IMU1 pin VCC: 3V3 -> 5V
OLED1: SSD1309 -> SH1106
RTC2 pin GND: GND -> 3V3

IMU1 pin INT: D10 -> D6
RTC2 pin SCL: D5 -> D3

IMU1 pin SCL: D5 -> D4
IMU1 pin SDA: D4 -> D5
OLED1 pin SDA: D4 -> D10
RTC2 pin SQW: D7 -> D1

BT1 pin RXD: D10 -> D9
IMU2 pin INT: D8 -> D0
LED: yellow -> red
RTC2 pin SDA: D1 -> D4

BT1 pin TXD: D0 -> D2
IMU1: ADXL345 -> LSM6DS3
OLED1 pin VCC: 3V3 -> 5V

_ _ _

WORK REQUEST:
The entries need to be set down again in full, with no word changed.

EXERCISE RESULT:
IMU1 pin VCC: 3V3 -> 5V
OLED1: SSD1309 -> SH1106
RTC2 pin GND: GND -> 3V3

IMU1 pin INT: D10 -> D6
RTC2 pin SCL: D5 -> D3

IMU1 pin SCL: D5 -> D4
IMU1 pin SDA: D4 -> D5
OLED1 pin SDA: D4 -> D10
RTC2 pin SQW: D7 -> D1

BT1 pin RXD: D10 -> D9
IMU2 pin INT: D8 -> D0
LED: yellow -> red
RTC2 pin SDA: D1 -> D4

BT1 pin TXD: D0 -> D2
IMU1: ADXL345 -> LSM6DS3
OLED1 pin VCC: 3V3 -> 5V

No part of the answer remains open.